Your instructions
Copy the records below word for word, from the line with "You are a drone operator trying to capture the perfect" up to and including the line with "The turquoise glossy water at center is". Reproduce only those lines.

Segment Start: Dataset excerpts

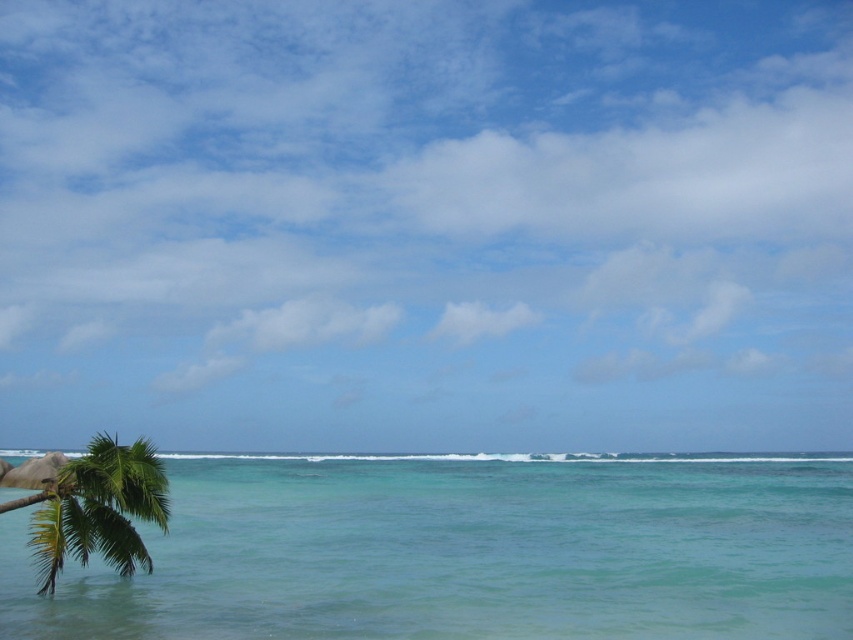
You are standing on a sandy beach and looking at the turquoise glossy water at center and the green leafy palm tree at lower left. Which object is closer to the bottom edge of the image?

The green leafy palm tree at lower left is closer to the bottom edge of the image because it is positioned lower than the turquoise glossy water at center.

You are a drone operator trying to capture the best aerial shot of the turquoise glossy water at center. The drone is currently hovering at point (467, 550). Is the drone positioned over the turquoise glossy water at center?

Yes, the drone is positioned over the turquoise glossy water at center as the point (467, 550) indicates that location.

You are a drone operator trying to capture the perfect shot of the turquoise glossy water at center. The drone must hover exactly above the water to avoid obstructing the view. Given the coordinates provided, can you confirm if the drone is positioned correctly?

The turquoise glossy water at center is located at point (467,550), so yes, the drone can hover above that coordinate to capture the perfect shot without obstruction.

Segment End: Dataset excerpts
Segment Start: Dataset excerpts

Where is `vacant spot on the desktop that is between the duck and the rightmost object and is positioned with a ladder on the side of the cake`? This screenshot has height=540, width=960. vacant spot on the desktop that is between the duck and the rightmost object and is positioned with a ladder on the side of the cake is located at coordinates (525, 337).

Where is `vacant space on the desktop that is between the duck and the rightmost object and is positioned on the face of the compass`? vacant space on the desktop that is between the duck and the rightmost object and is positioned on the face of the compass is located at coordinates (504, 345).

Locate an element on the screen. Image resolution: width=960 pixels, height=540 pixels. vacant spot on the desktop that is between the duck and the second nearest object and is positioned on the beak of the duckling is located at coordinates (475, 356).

Segment End: Dataset excerpts

Problem solution
You are a drone operator trying to capture the perfect shot of the turquoise glossy water at center. The drone must hover exactly above the water to avoid obstructing the view. Given the coordinates provided, can you confirm if the drone is positioned correctly?

The turquoise glossy water at center is located at point (467,550), so yes, the drone can hover above that coordinate to capture the perfect shot without obstruction.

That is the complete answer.